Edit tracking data
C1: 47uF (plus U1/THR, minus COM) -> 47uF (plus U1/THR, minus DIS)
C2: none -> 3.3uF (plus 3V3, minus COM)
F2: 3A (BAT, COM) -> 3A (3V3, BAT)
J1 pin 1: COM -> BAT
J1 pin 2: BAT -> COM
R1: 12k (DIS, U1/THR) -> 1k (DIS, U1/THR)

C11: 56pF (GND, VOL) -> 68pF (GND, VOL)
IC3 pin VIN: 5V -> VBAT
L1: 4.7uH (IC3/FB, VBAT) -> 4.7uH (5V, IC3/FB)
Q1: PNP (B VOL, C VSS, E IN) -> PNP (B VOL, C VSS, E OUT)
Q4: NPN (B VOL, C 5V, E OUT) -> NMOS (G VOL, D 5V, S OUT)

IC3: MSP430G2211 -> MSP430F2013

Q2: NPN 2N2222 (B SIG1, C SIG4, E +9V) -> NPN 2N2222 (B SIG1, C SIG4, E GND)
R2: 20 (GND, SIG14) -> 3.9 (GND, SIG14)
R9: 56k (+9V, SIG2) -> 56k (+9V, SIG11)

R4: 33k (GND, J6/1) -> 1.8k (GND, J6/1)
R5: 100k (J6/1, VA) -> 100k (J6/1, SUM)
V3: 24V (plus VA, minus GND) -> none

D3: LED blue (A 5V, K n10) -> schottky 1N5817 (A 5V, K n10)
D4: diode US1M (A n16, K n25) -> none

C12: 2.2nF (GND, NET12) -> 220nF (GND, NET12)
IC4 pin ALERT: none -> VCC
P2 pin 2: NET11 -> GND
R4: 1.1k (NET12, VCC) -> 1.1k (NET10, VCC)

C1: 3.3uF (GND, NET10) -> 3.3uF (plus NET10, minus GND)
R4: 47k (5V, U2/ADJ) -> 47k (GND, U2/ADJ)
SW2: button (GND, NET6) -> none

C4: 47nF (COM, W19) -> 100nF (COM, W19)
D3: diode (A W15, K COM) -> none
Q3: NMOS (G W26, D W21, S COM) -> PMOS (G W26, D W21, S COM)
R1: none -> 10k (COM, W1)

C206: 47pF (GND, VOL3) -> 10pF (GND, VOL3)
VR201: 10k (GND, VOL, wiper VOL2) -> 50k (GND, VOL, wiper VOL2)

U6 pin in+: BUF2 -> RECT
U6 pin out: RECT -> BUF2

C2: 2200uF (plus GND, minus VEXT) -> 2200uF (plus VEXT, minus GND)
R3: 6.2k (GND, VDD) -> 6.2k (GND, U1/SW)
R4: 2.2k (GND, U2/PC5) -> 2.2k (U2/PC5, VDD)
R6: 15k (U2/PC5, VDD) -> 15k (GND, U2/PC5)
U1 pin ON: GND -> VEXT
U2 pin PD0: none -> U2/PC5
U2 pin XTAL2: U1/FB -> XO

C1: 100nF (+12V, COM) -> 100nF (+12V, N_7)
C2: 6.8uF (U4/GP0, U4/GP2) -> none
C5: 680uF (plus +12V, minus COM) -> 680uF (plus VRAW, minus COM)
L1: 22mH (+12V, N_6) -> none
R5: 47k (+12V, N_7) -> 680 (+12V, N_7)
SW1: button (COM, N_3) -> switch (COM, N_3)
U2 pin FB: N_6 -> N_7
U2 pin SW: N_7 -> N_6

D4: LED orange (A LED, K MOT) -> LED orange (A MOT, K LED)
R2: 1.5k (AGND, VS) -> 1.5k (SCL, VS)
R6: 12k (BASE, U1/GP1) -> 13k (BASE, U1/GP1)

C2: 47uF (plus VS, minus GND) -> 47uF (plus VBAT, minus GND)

--- What to do ---
Write out, please, only the lines from the one with "SW1: button (COM, N_3) -> switch (COM, N_3)" through the last line above, both included and unchanged.

--- Response area ---
SW1: button (COM, N_3) -> switch (COM, N_3)
U2 pin FB: N_6 -> N_7
U2 pin SW: N_7 -> N_6

D4: LED orange (A LED, K MOT) -> LED orange (A MOT, K LED)
R2: 1.5k (AGND, VS) -> 1.5k (SCL, VS)
R6: 12k (BASE, U1/GP1) -> 13k (BASE, U1/GP1)

C2: 47uF (plus VS, minus GND) -> 47uF (plus VBAT, minus GND)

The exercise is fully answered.